-- Opening Marker --

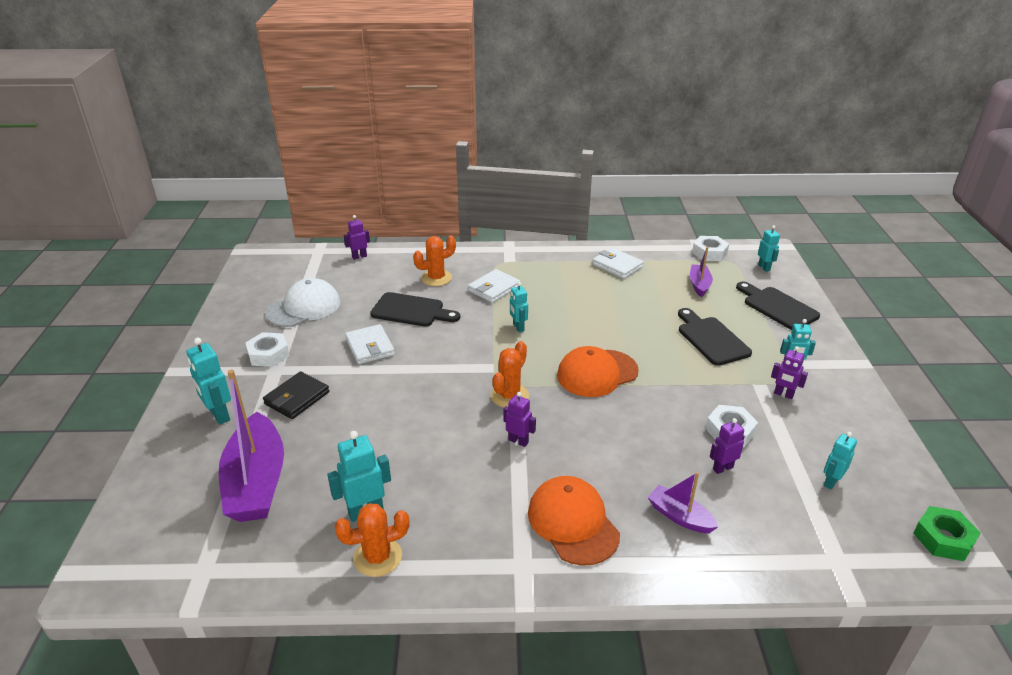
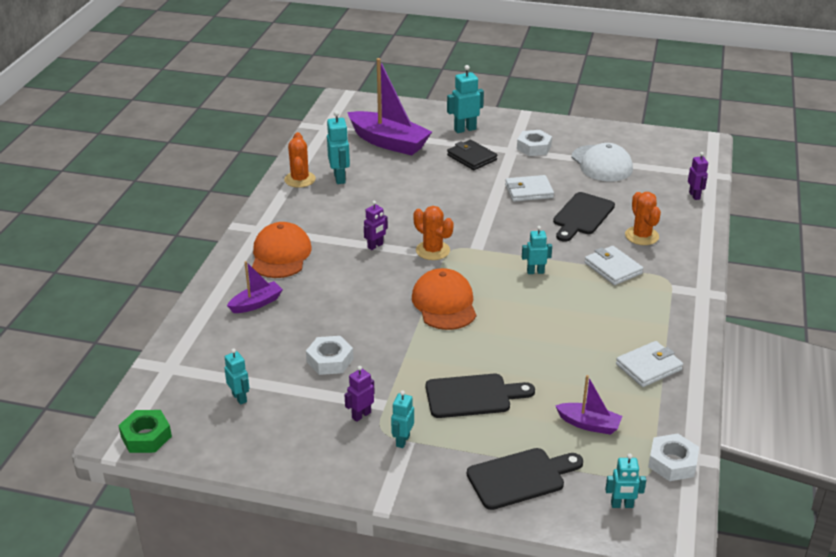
camera: 105 degrees right, 0 degrees up
purple boat [218,370,284,522] -> purple boat turned 150 degrees counterclockwise [347,58,432,155]
orange cap [528,476,620,566] -> orange cap turned 75 degrees counterclockwise [252,222,312,278]
purple robot [710,418,745,474] -> none

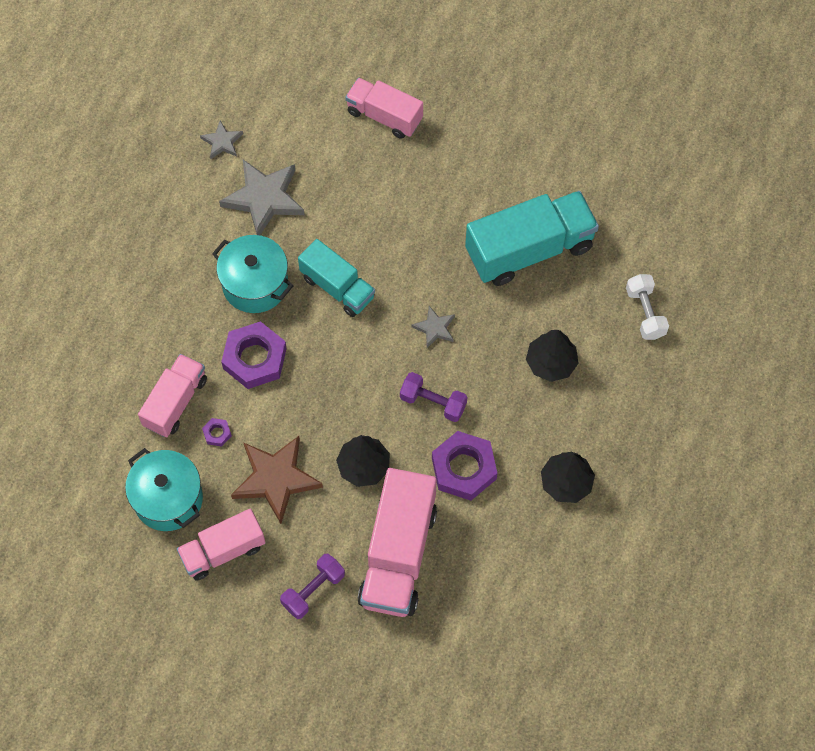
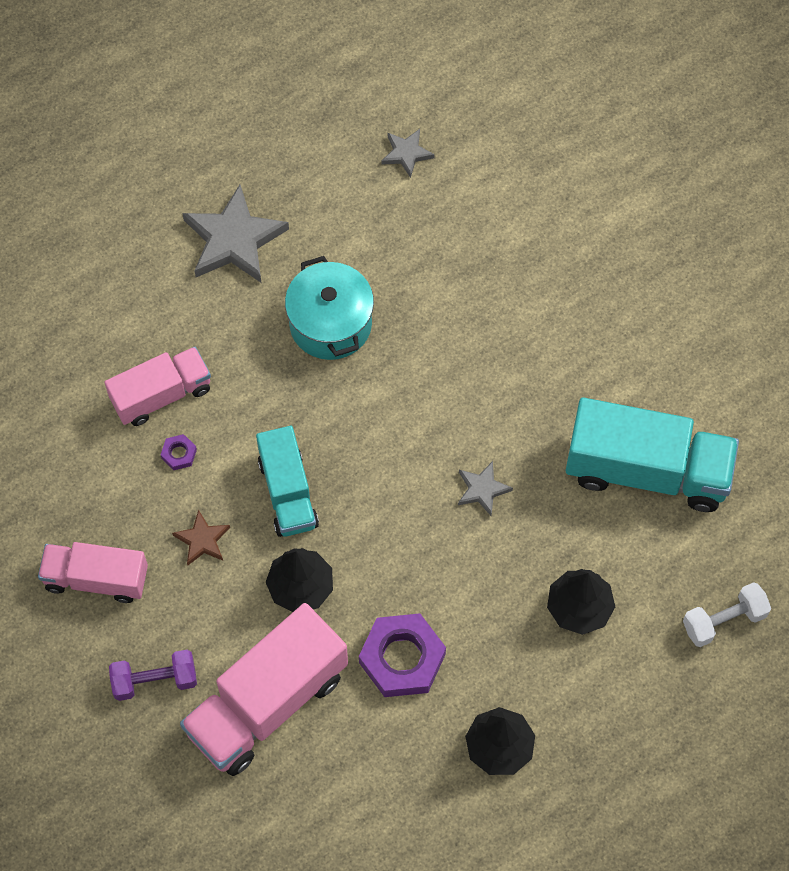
camera: 35 degrees right, 0 degrees up
turquoise pot [125,448,203,531] -> none
grey star [219,160,305,235] -> grey star moved to [182,185,289,283]
purple nut [221,321,287,389] -> none
brown star [231,436,323,524] -> brown star [172,509,230,565], size x0.51
turquoise truck [298,239,375,317] -> turquoise truck moved to [256,426,319,537]
pink truck [345,78,423,139] -> none
purple dumbbell [400,372,467,422] -> none
white dumbbell [626,274,669,340] -> white dumbbell turned 45 degrees clockwise [683,582,771,647]

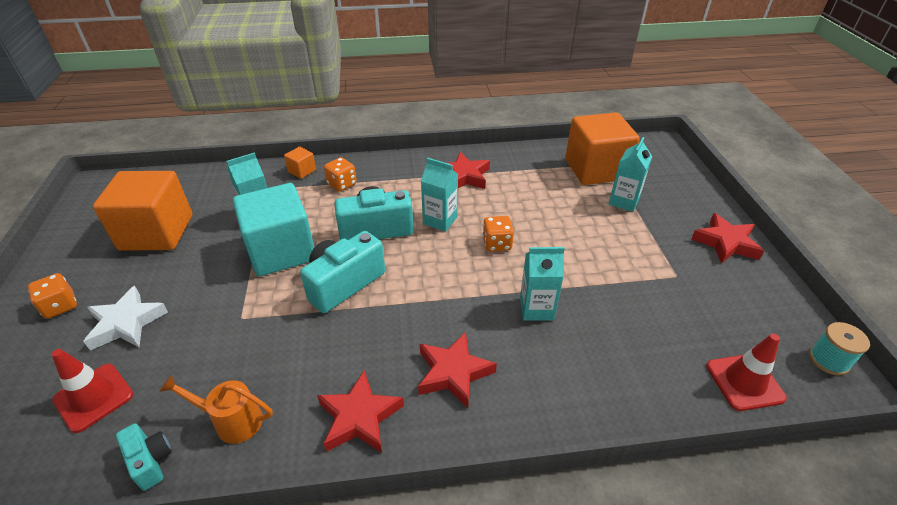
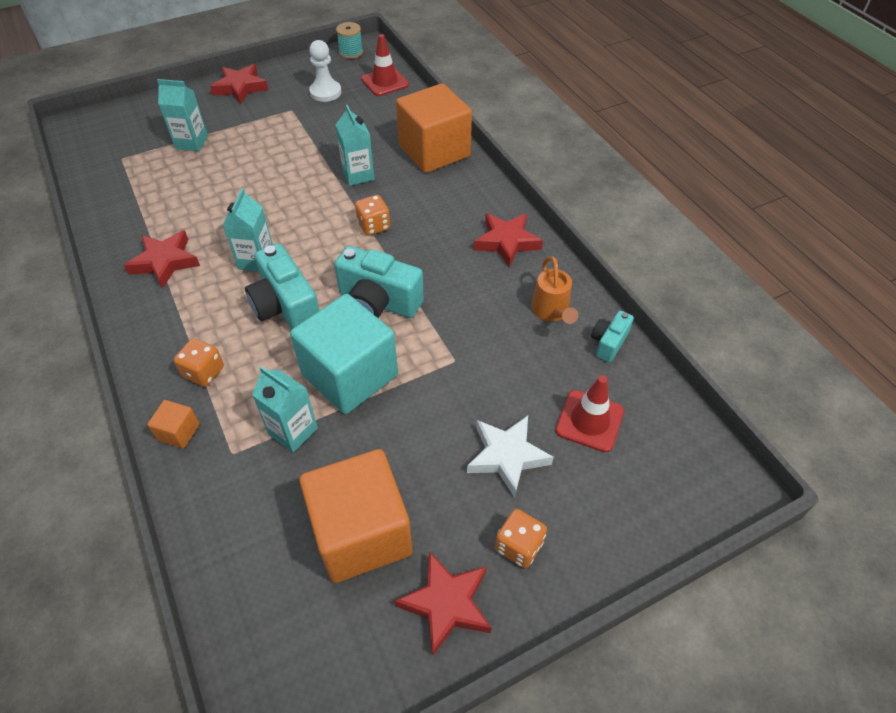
camera: 110 degrees left, 10 degrees up
red star [418,331,497,408] -> red star moved to [395,551,491,655]
orange dice [483,216,514,252] -> orange dice moved to [355,195,390,236]
orange cube [565,112,640,185] -> orange cube moved to [396,83,472,173]
none -> white pawn [309,40,341,102]

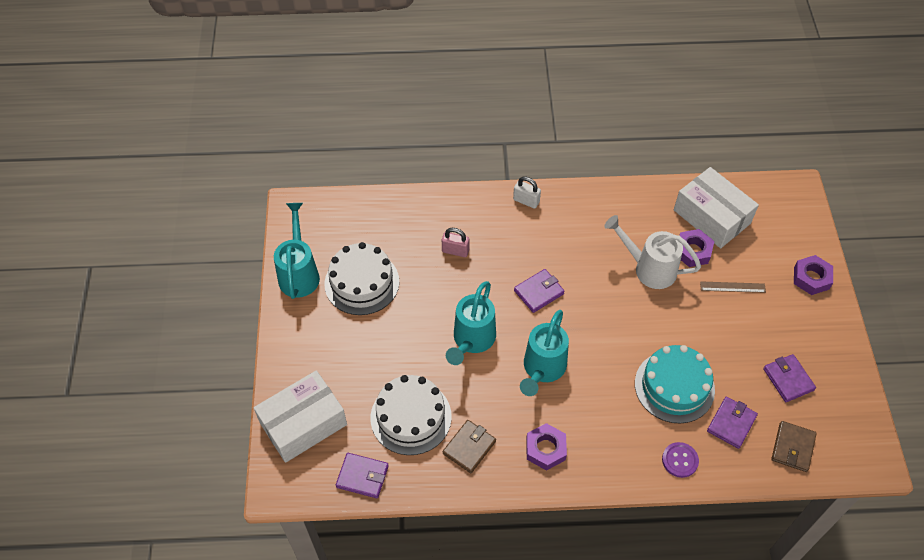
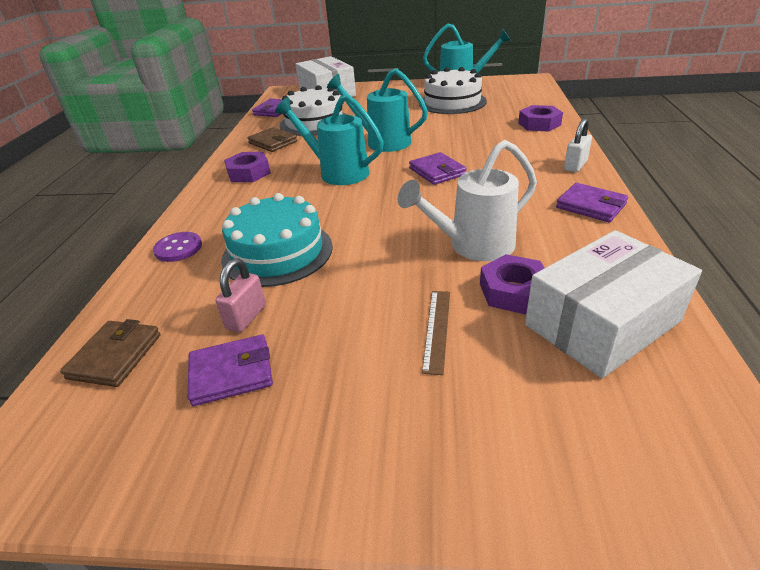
camera: 100 degrees right, 20 degrees down
pink padlock [442,228,470,257] -> pink padlock moved to [216,259,266,332]
white watering can [604,215,701,289] -> white watering can turned 150 degrees counterclockwise [398,140,537,261]
purple wallet [707,397,758,449] -> purple wallet moved to [556,183,628,222]
brown wallet [771,421,817,472] -> brown wallet turned 75 degrees clockwise [60,319,161,387]
purple nut [794,255,833,295] -> purple nut moved to [518,105,563,132]

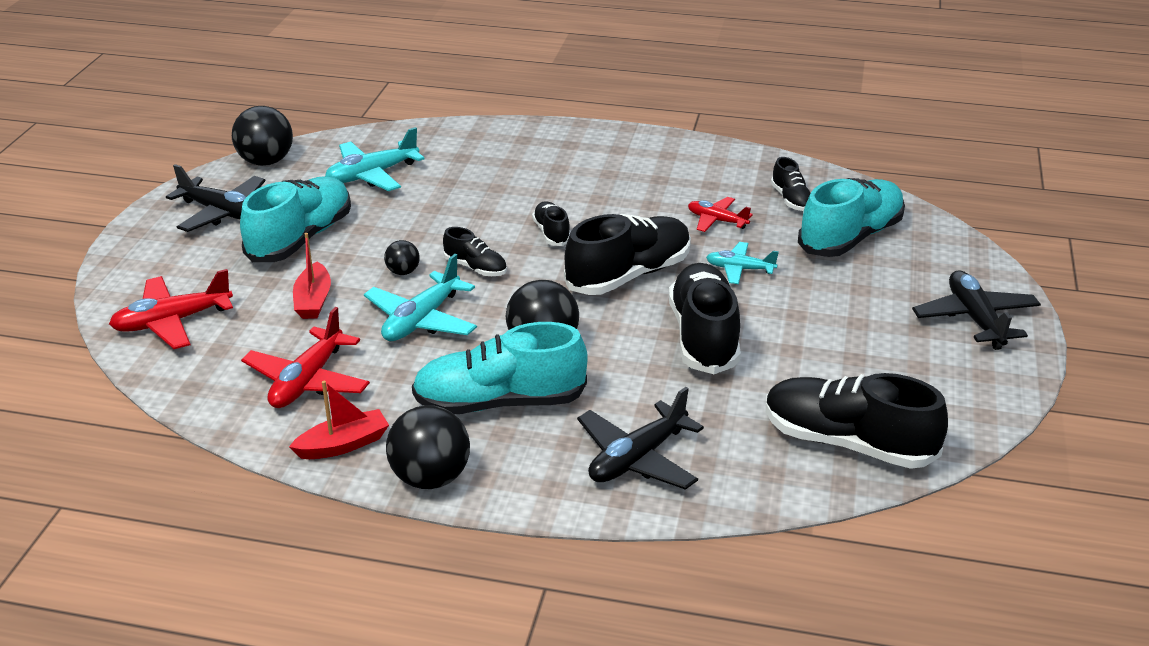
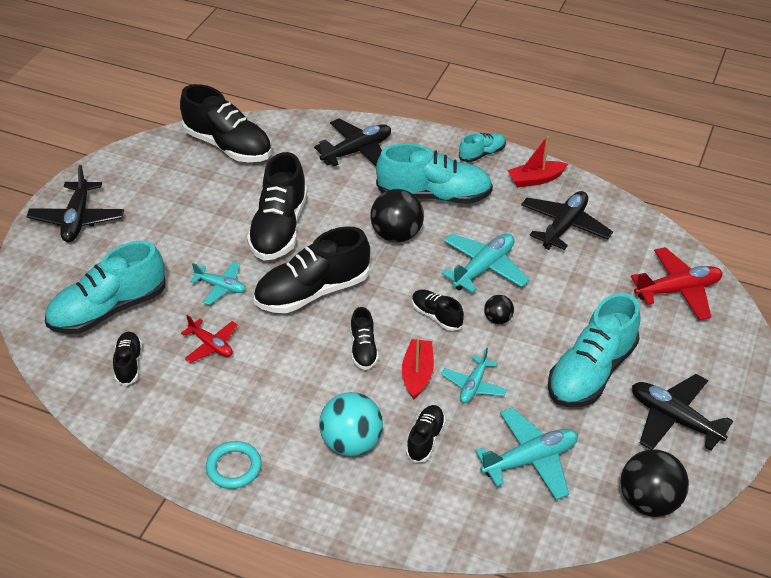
camera: 170 degrees left, 10 degrees up
red plane [241,307,370,408] -> black plane [521,191,613,250]
red boat [293,233,331,319] -> red boat moved to [402,337,434,399]
black ball [386,405,470,489] -> turquoise shoe [459,133,506,162]
none -> turquoise ring [206,441,262,489]
none -> turquoise ball [319,392,383,456]
none -> black shoe [406,405,446,463]
none -> turquoise plane [441,347,507,403]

-- Closing Marker --

**WORK REQUEST**. The whole listing must be restated word for word. Leave out any pictures.

**EXERCISE SOLUTION**.
camera: 105 degrees right, 0 degrees up
purple boat [218,370,284,522] -> purple boat turned 150 degrees counterclockwise [347,58,432,155]
orange cap [528,476,620,566] -> orange cap turned 75 degrees counterclockwise [252,222,312,278]
purple robot [710,418,745,474] -> none

camera: 35 degrees right, 0 degrees up
turquoise pot [125,448,203,531] -> none
grey star [219,160,305,235] -> grey star moved to [182,185,289,283]
purple nut [221,321,287,389] -> none
brown star [231,436,323,524] -> brown star [172,509,230,565], size x0.51
turquoise truck [298,239,375,317] -> turquoise truck moved to [256,426,319,537]
pink truck [345,78,423,139] -> none
purple dumbbell [400,372,467,422] -> none
white dumbbell [626,274,669,340] -> white dumbbell turned 45 degrees clockwise [683,582,771,647]

camera: 110 degrees left, 10 degrees up
red star [418,331,497,408] -> red star moved to [395,551,491,655]
orange dice [483,216,514,252] -> orange dice moved to [355,195,390,236]
orange cube [565,112,640,185] -> orange cube moved to [396,83,472,173]
none -> white pawn [309,40,341,102]

camera: 100 degrees right, 20 degrees down
pink padlock [442,228,470,257] -> pink padlock moved to [216,259,266,332]
white watering can [604,215,701,289] -> white watering can turned 150 degrees counterclockwise [398,140,537,261]
purple wallet [707,397,758,449] -> purple wallet moved to [556,183,628,222]
brown wallet [771,421,817,472] -> brown wallet turned 75 degrees clockwise [60,319,161,387]
purple nut [794,255,833,295] -> purple nut moved to [518,105,563,132]

camera: 170 degrees left, 10 degrees up
red plane [241,307,370,408] -> black plane [521,191,613,250]
red boat [293,233,331,319] -> red boat moved to [402,337,434,399]
black ball [386,405,470,489] -> turquoise shoe [459,133,506,162]
none -> turquoise ring [206,441,262,489]
none -> turquoise ball [319,392,383,456]
none -> black shoe [406,405,446,463]
none -> turquoise plane [441,347,507,403]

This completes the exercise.